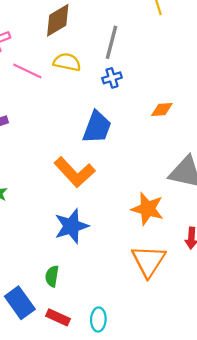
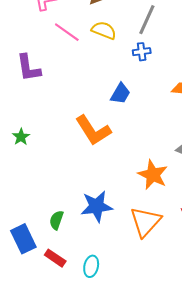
blue trapezoid: (97, 127) -> (120, 94), size x0.7
blue star: (71, 226) -> (97, 206), moved

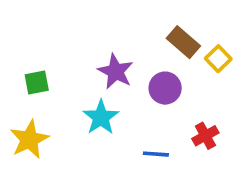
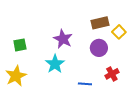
brown rectangle: (183, 42) -> (100, 23), turned -54
purple circle: (165, 88) -> (99, 48), moved

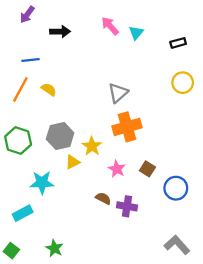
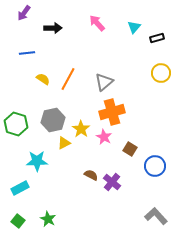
cyan triangle: (136, 33) -> (134, 27), moved
orange line: (20, 89) -> (68, 79), moved
pink star: (117, 169) -> (104, 137), moved
purple cross: (127, 206) -> (112, 182), turned 30
green square: (11, 251) -> (18, 221), moved

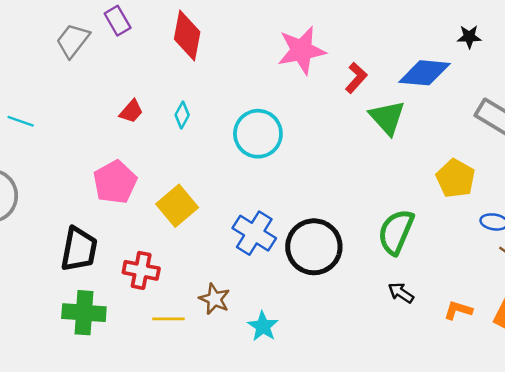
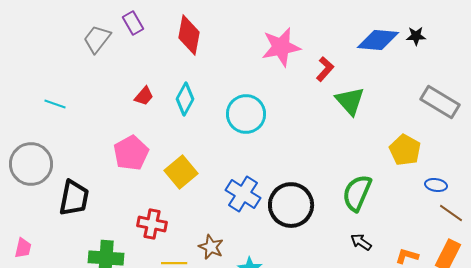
blue diamond: (425, 73) -> (378, 40), moved
cyan diamond: (182, 115) -> (185, 99), size x1.5
black trapezoid: (79, 249) -> (74, 198), moved

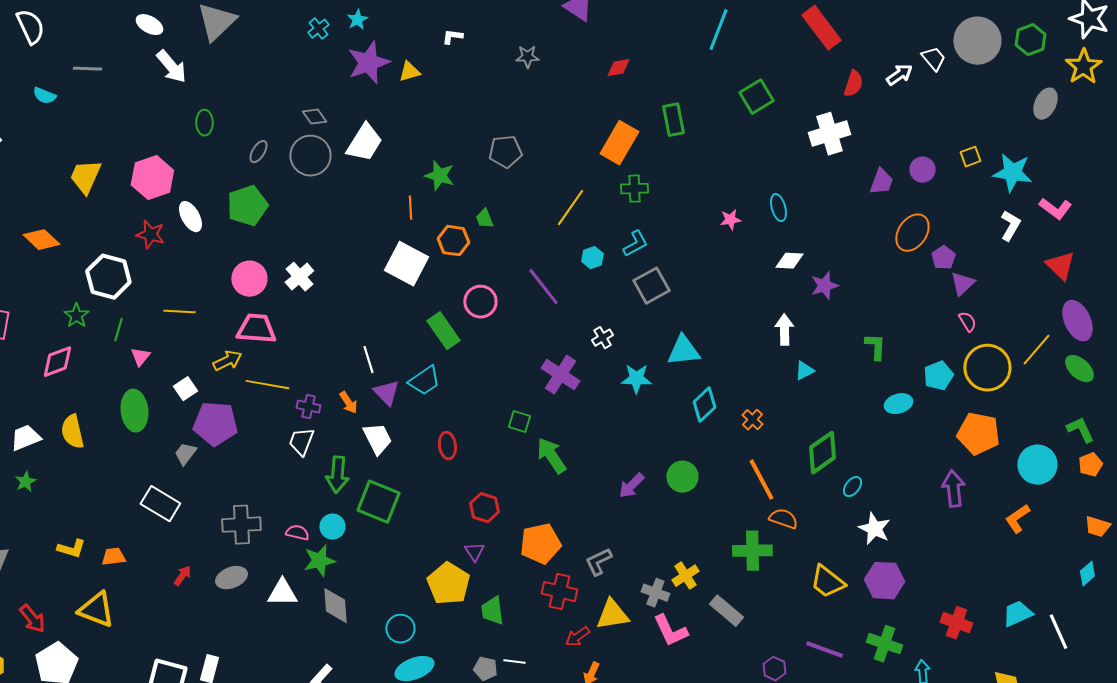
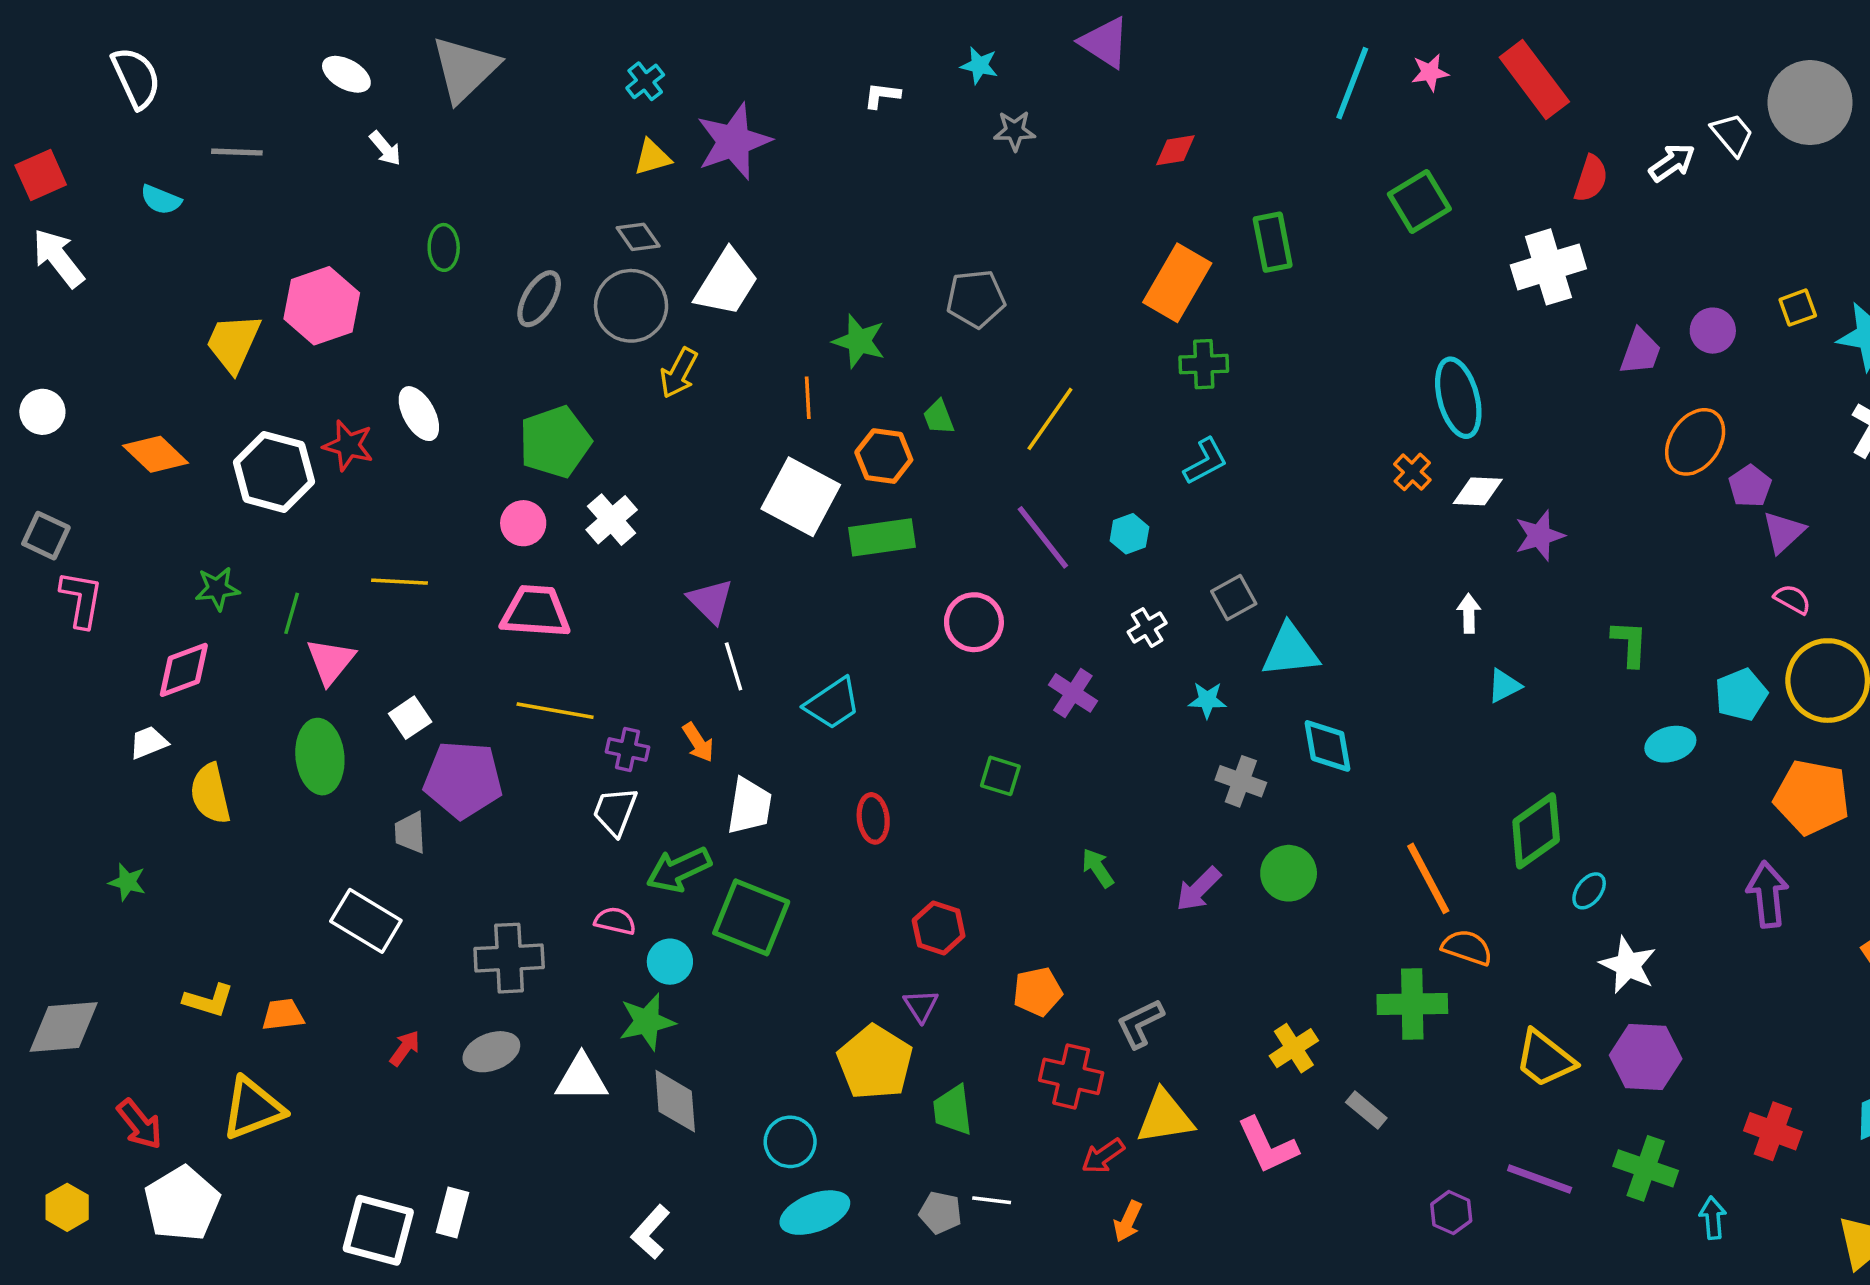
cyan star: (357, 20) -> (979, 65), moved, turned -30
white arrow: (171, 67) -> (385, 148), size x0.6
yellow triangle: (409, 72) -> (652, 157), moved
gray ellipse: (258, 152) -> (539, 299), size x1.4
pink hexagon: (152, 178) -> (322, 306), moved
green pentagon: (247, 206) -> (555, 442), moved
yellow line: (570, 208) -> (1050, 419), moved
cyan ellipse: (778, 208) -> (1458, 398), size x1.6
pink star: (730, 220) -> (1430, 72), moved
cyan hexagon: (592, 258) -> (1129, 534), moved
white hexagon: (108, 277) -> (274, 472), moved
pink circle: (249, 279) -> (523, 523), size x0.7
gray square: (651, 286) -> (1234, 597), moved, size x0.7
pink circle: (480, 302) -> (974, 622), moved
green star: (76, 316) -> (217, 589), turned 30
pink semicircle: (967, 322) -> (1792, 599), turned -30
white arrow: (784, 330) -> (1469, 613), size x0.7
green rectangle: (443, 331) -> (882, 537), moved, turned -63
pink triangle: (140, 357) -> (331, 661), size x1.4
yellow arrow: (227, 361) -> (679, 373), moved, turned 144
purple cross: (560, 375) -> (1073, 693), size x0.7
cyan star: (636, 379) -> (1207, 700), size x0.7
purple triangle: (386, 393) -> (711, 601), moved
cyan diamond: (704, 405) -> (1327, 746), turned -56
orange cross: (752, 420) -> (1412, 472), moved
white trapezoid: (25, 438) -> (148, 742), moved, size x0.7
white trapezoid: (377, 439) -> (749, 806), turned 36
gray trapezoid: (185, 454) -> (410, 833), turned -40
green arrow: (551, 456) -> (1098, 868), moved, size x0.6
green arrow: (337, 475) -> (679, 870), turned 60
green star: (25, 482) -> (127, 882), turned -30
pink semicircle: (297, 533) -> (615, 921), moved
orange pentagon: (540, 544) -> (1038, 992), size x0.7
gray cross: (655, 593) -> (1241, 781), moved
yellow triangle: (96, 610) -> (253, 1108), turned -42
gray rectangle: (726, 611) -> (1366, 1110), size x0.7

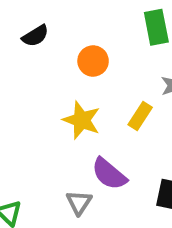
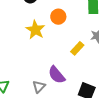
yellow star: (82, 120) -> (35, 30), moved

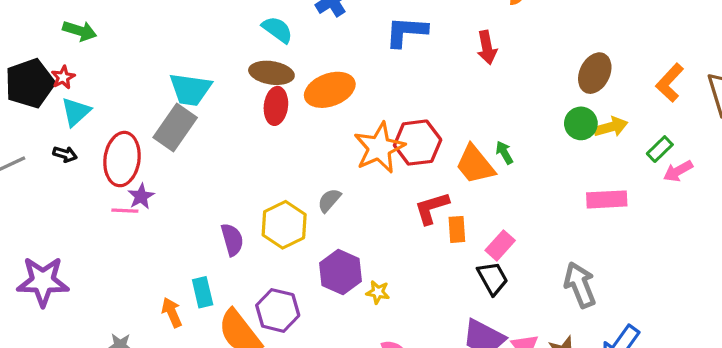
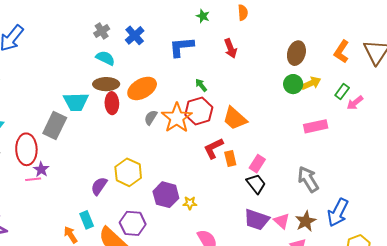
cyan trapezoid: (190, 89) -> (76, 102), moved
green arrow: (504, 153) -> (201, 85), moved
gray semicircle: (329, 200) -> (151, 118), moved
purple semicircle: (232, 240) -> (99, 186), turned -120

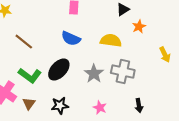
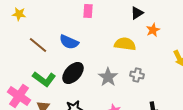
blue semicircle: (71, 39) -> (69, 42), moved
gray cross: (123, 72) -> (137, 75), size x0.6

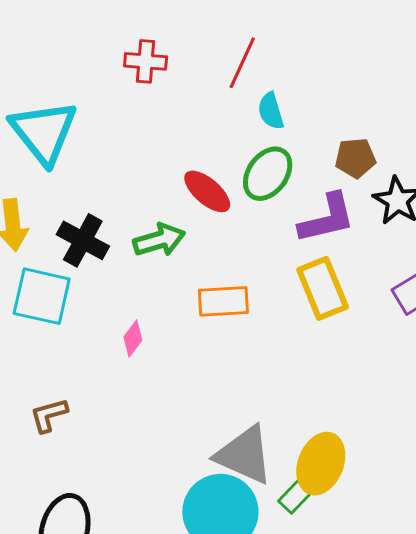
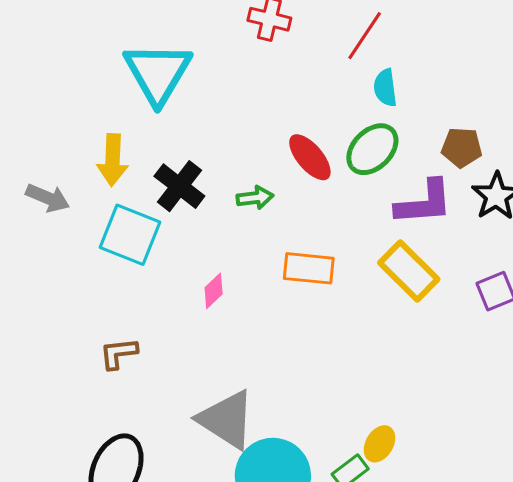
green arrow: (159, 240) -> (255, 198), size x0.7
yellow rectangle: (323, 288) -> (409, 271), turned -32
gray triangle: (244, 455) -> (226, 420), moved
yellow ellipse: (321, 464) -> (380, 444), size x0.6

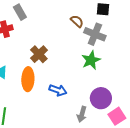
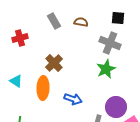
gray rectangle: (20, 12) -> (54, 21), moved
brown semicircle: (77, 21) -> (81, 22), moved, turned -32

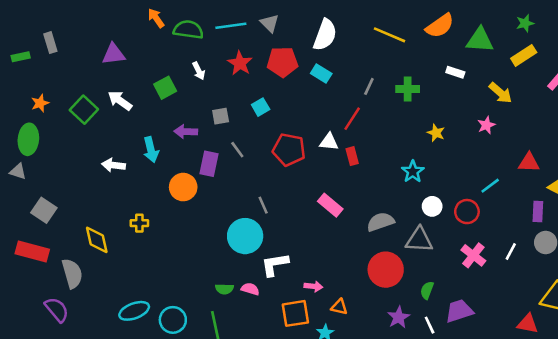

What the task asks: Retype the portion of the data above that starts on the line with "yellow line: (570, 208) -> (1050, 419), moved" and finishes on the line with "green arrow: (551, 456)", including both of those lines.

Exercise solution:
yellow line: (570, 208) -> (1050, 419), moved
cyan ellipse: (778, 208) -> (1458, 398), size x1.6
pink star: (730, 220) -> (1430, 72), moved
cyan hexagon: (592, 258) -> (1129, 534), moved
white hexagon: (108, 277) -> (274, 472), moved
pink circle: (249, 279) -> (523, 523), size x0.7
gray square: (651, 286) -> (1234, 597), moved, size x0.7
pink circle: (480, 302) -> (974, 622), moved
green star: (76, 316) -> (217, 589), turned 30
pink semicircle: (967, 322) -> (1792, 599), turned -30
white arrow: (784, 330) -> (1469, 613), size x0.7
green rectangle: (443, 331) -> (882, 537), moved, turned -63
pink triangle: (140, 357) -> (331, 661), size x1.4
yellow arrow: (227, 361) -> (679, 373), moved, turned 144
purple cross: (560, 375) -> (1073, 693), size x0.7
cyan star: (636, 379) -> (1207, 700), size x0.7
purple triangle: (386, 393) -> (711, 601), moved
cyan diamond: (704, 405) -> (1327, 746), turned -56
orange cross: (752, 420) -> (1412, 472), moved
white trapezoid: (25, 438) -> (148, 742), moved, size x0.7
white trapezoid: (377, 439) -> (749, 806), turned 36
gray trapezoid: (185, 454) -> (410, 833), turned -40
green arrow: (551, 456) -> (1098, 868), moved, size x0.6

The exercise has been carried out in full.